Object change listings
▬▬▬
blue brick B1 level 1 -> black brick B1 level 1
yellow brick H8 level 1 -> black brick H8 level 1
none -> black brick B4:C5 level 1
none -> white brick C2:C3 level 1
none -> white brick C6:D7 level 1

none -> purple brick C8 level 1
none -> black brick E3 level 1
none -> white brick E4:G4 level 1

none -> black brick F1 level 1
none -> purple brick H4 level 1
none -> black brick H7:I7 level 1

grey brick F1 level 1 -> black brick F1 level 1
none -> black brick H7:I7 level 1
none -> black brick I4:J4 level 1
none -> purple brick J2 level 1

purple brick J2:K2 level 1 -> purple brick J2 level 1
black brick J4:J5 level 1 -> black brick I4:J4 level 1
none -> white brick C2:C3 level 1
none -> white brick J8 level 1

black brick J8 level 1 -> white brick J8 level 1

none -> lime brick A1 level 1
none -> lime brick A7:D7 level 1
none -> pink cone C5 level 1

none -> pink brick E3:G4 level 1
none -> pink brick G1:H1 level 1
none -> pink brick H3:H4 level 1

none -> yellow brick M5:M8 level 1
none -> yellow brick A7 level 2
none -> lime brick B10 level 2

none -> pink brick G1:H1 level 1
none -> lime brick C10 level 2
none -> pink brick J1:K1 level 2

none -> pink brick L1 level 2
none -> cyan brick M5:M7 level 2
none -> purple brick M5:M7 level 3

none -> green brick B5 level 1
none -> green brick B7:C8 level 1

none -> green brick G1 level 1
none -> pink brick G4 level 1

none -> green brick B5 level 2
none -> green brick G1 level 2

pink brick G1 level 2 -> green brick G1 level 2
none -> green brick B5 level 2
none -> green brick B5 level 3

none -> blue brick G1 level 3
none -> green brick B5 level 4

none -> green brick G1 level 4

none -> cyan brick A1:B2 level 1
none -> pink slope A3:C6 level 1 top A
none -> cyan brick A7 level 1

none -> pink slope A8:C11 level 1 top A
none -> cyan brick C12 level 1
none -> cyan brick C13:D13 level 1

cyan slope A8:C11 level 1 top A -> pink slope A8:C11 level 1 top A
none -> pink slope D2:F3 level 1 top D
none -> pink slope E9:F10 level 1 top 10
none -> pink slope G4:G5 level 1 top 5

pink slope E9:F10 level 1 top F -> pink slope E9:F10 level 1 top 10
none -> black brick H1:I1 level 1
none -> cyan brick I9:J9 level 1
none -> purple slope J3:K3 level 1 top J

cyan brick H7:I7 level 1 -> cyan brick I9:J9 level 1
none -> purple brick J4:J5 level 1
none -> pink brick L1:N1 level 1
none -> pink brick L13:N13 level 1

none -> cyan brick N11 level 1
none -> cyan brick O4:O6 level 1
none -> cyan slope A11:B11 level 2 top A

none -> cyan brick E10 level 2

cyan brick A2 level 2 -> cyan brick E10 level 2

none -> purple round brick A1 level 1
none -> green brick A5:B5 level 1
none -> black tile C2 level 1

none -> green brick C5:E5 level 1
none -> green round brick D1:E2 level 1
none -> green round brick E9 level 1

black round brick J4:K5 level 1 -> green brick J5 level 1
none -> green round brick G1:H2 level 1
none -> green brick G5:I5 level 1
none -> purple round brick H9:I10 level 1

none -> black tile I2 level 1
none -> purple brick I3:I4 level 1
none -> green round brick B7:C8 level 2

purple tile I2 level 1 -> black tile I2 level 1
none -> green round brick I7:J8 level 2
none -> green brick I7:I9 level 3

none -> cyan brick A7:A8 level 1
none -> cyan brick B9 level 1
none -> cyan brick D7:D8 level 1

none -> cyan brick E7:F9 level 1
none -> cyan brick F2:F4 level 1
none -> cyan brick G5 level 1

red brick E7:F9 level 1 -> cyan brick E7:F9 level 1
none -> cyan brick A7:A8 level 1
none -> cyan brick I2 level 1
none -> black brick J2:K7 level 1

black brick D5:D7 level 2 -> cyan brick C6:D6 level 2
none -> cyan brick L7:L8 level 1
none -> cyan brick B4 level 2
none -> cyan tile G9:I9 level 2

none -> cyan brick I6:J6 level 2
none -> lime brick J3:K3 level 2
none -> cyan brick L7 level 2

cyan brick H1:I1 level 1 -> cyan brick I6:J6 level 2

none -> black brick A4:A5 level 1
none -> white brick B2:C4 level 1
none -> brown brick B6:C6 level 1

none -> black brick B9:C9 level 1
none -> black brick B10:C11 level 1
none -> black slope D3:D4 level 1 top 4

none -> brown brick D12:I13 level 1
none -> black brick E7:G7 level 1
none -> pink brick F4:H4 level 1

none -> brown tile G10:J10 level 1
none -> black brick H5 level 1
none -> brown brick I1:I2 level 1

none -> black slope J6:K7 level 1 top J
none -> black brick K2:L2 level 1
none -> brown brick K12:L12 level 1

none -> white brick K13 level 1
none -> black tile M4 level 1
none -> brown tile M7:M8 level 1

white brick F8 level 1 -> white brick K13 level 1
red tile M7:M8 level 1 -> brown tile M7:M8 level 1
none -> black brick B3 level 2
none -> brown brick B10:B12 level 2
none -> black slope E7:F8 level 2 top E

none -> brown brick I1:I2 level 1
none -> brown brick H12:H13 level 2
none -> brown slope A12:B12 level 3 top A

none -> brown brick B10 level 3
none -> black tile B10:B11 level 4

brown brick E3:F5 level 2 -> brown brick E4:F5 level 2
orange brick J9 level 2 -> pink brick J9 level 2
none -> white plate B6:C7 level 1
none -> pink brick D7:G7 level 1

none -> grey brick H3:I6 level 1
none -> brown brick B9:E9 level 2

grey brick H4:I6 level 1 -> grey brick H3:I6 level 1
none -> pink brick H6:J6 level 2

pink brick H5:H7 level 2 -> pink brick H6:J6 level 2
▬▬▬
* ABOUT THIS TASK
An exact copy of all the records is the expected answer.

* RESPONSE
blue brick B1 level 1 -> black brick B1 level 1
yellow brick H8 level 1 -> black brick H8 level 1
none -> black brick B4:C5 level 1
none -> white brick C2:C3 level 1
none -> white brick C6:D7 level 1

none -> purple brick C8 level 1
none -> black brick E3 level 1
none -> white brick E4:G4 level 1

none -> black brick F1 level 1
none -> purple brick H4 level 1
none -> black brick H7:I7 level 1

grey brick F1 level 1 -> black brick F1 level 1
none -> black brick H7:I7 level 1
none -> black brick I4:J4 level 1
none -> purple brick J2 level 1

purple brick J2:K2 level 1 -> purple brick J2 level 1
black brick J4:J5 level 1 -> black brick I4:J4 level 1
none -> white brick C2:C3 level 1
none -> white brick J8 level 1

black brick J8 level 1 -> white brick J8 level 1

none -> lime brick A1 level 1
none -> lime brick A7:D7 level 1
none -> pink cone C5 level 1

none -> pink brick E3:G4 level 1
none -> pink brick G1:H1 level 1
none -> pink brick H3:H4 level 1

none -> yellow brick M5:M8 level 1
none -> yellow brick A7 level 2
none -> lime brick B10 level 2

none -> pink brick G1:H1 level 1
none -> lime brick C10 level 2
none -> pink brick J1:K1 level 2

none -> pink brick L1 level 2
none -> cyan brick M5:M7 level 2
none -> purple brick M5:M7 level 3

none -> green brick B5 level 1
none -> green brick B7:C8 level 1

none -> green brick G1 level 1
none -> pink brick G4 level 1

none -> green brick B5 level 2
none -> green brick G1 level 2

pink brick G1 level 2 -> green brick G1 level 2
none -> green brick B5 level 2
none -> green brick B5 level 3

none -> blue brick G1 level 3
none -> green brick B5 level 4

none -> green brick G1 level 4

none -> cyan brick A1:B2 level 1
none -> pink slope A3:C6 level 1 top A
none -> cyan brick A7 level 1

none -> pink slope A8:C11 level 1 top A
none -> cyan brick C12 level 1
none -> cyan brick C13:D13 level 1

cyan slope A8:C11 level 1 top A -> pink slope A8:C11 level 1 top A
none -> pink slope D2:F3 level 1 top D
none -> pink slope E9:F10 level 1 top 10
none -> pink slope G4:G5 level 1 top 5

pink slope E9:F10 level 1 top F -> pink slope E9:F10 level 1 top 10
none -> black brick H1:I1 level 1
none -> cyan brick I9:J9 level 1
none -> purple slope J3:K3 level 1 top J

cyan brick H7:I7 level 1 -> cyan brick I9:J9 level 1
none -> purple brick J4:J5 level 1
none -> pink brick L1:N1 level 1
none -> pink brick L13:N13 level 1

none -> cyan brick N11 level 1
none -> cyan brick O4:O6 level 1
none -> cyan slope A11:B11 level 2 top A

none -> cyan brick E10 level 2

cyan brick A2 level 2 -> cyan brick E10 level 2

none -> purple round brick A1 level 1
none -> green brick A5:B5 level 1
none -> black tile C2 level 1

none -> green brick C5:E5 level 1
none -> green round brick D1:E2 level 1
none -> green round brick E9 level 1

black round brick J4:K5 level 1 -> green brick J5 level 1
none -> green round brick G1:H2 level 1
none -> green brick G5:I5 level 1
none -> purple round brick H9:I10 level 1

none -> black tile I2 level 1
none -> purple brick I3:I4 level 1
none -> green round brick B7:C8 level 2

purple tile I2 level 1 -> black tile I2 level 1
none -> green round brick I7:J8 level 2
none -> green brick I7:I9 level 3

none -> cyan brick A7:A8 level 1
none -> cyan brick B9 level 1
none -> cyan brick D7:D8 level 1

none -> cyan brick E7:F9 level 1
none -> cyan brick F2:F4 level 1
none -> cyan brick G5 level 1

red brick E7:F9 level 1 -> cyan brick E7:F9 level 1
none -> cyan brick A7:A8 level 1
none -> cyan brick I2 level 1
none -> black brick J2:K7 level 1

black brick D5:D7 level 2 -> cyan brick C6:D6 level 2
none -> cyan brick L7:L8 level 1
none -> cyan brick B4 level 2
none -> cyan tile G9:I9 level 2

none -> cyan brick I6:J6 level 2
none -> lime brick J3:K3 level 2
none -> cyan brick L7 level 2

cyan brick H1:I1 level 1 -> cyan brick I6:J6 level 2

none -> black brick A4:A5 level 1
none -> white brick B2:C4 level 1
none -> brown brick B6:C6 level 1

none -> black brick B9:C9 level 1
none -> black brick B10:C11 level 1
none -> black slope D3:D4 level 1 top 4

none -> brown brick D12:I13 level 1
none -> black brick E7:G7 level 1
none -> pink brick F4:H4 level 1

none -> brown tile G10:J10 level 1
none -> black brick H5 level 1
none -> brown brick I1:I2 level 1

none -> black slope J6:K7 level 1 top J
none -> black brick K2:L2 level 1
none -> brown brick K12:L12 level 1

none -> white brick K13 level 1
none -> black tile M4 level 1
none -> brown tile M7:M8 level 1

white brick F8 level 1 -> white brick K13 level 1
red tile M7:M8 level 1 -> brown tile M7:M8 level 1
none -> black brick B3 level 2
none -> brown brick B10:B12 level 2
none -> black slope E7:F8 level 2 top E

none -> brown brick I1:I2 level 1
none -> brown brick H12:H13 level 2
none -> brown slope A12:B12 level 3 top A

none -> brown brick B10 level 3
none -> black tile B10:B11 level 4

brown brick E3:F5 level 2 -> brown brick E4:F5 level 2
orange brick J9 level 2 -> pink brick J9 level 2
none -> white plate B6:C7 level 1
none -> pink brick D7:G7 level 1

none -> grey brick H3:I6 level 1
none -> brown brick B9:E9 level 2

grey brick H4:I6 level 1 -> grey brick H3:I6 level 1
none -> pink brick H6:J6 level 2

pink brick H5:H7 level 2 -> pink brick H6:J6 level 2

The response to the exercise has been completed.